The whole listing is to be restated word for word with no images.

COLLECTED MATERIAL ::
◆ ◆ ◆ ◆

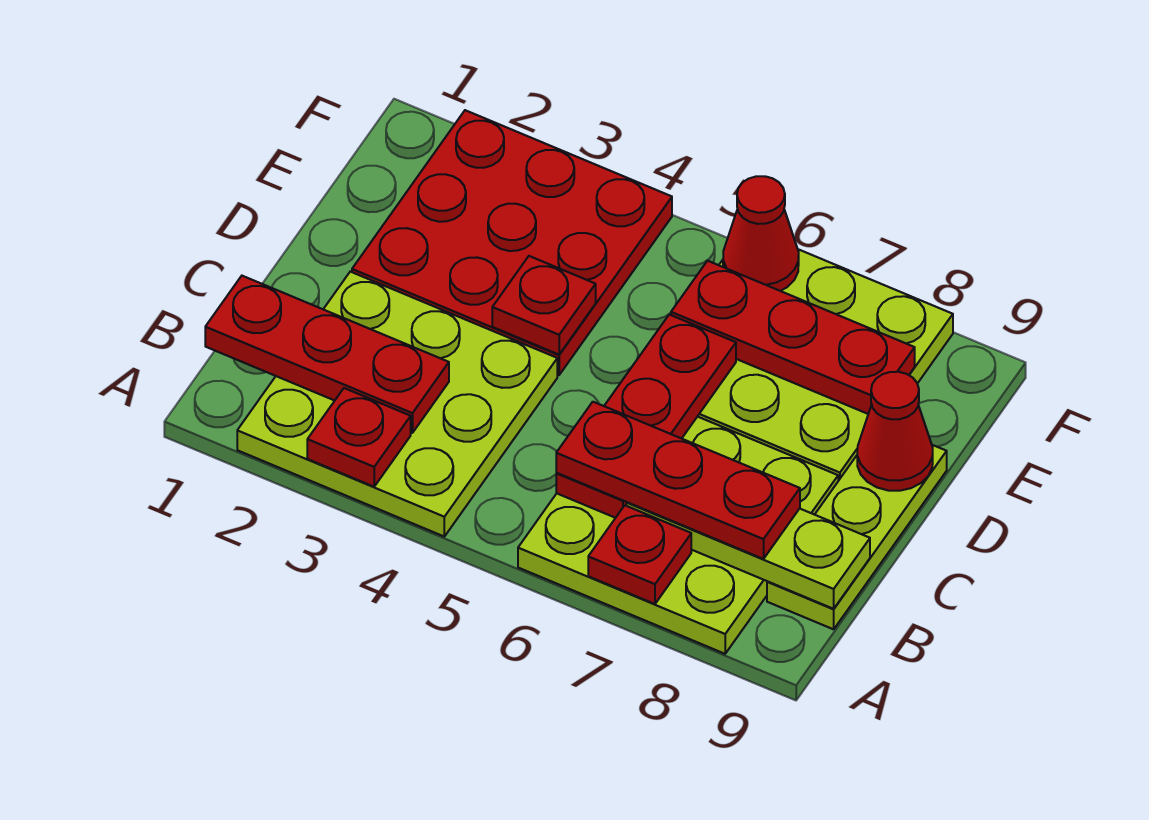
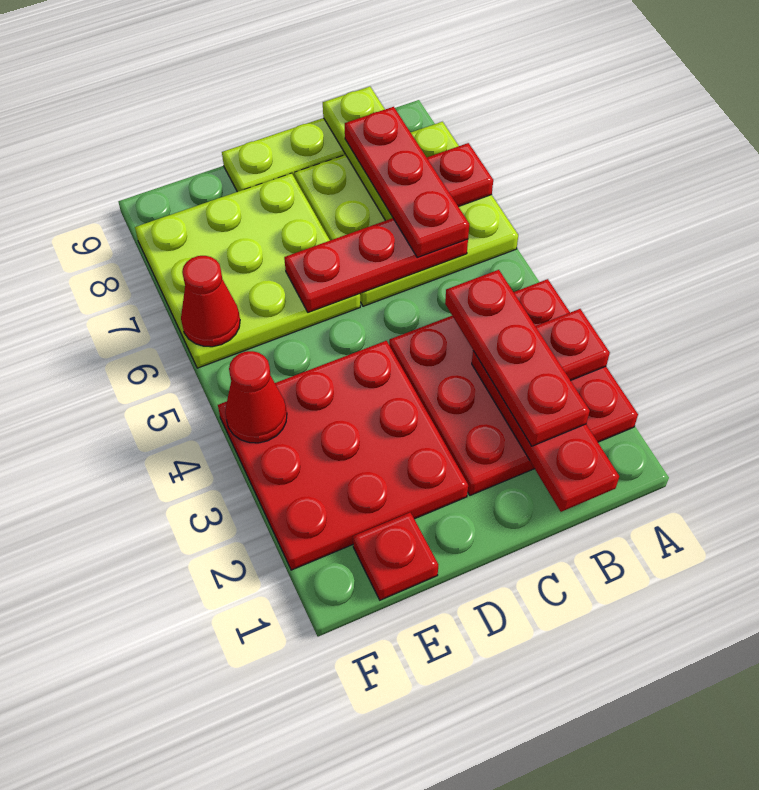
lime plate A2:C4 level 1 -> red plate A2:C4 level 1
red plate D4 level 2 -> red plate E1 level 1
red cone D9 level 2 -> red cone F4 level 2
red plate E6:E8 level 2 -> red plate B2:B4 level 3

◆ ◆ ◆ ◆

RESULT OF THE EXERCISE ::
lime plate A2:C4 level 1 -> red plate A2:C4 level 1
red plate D4 level 2 -> red plate E1 level 1
red cone D9 level 2 -> red cone F4 level 2
red plate E6:E8 level 2 -> red plate B2:B4 level 3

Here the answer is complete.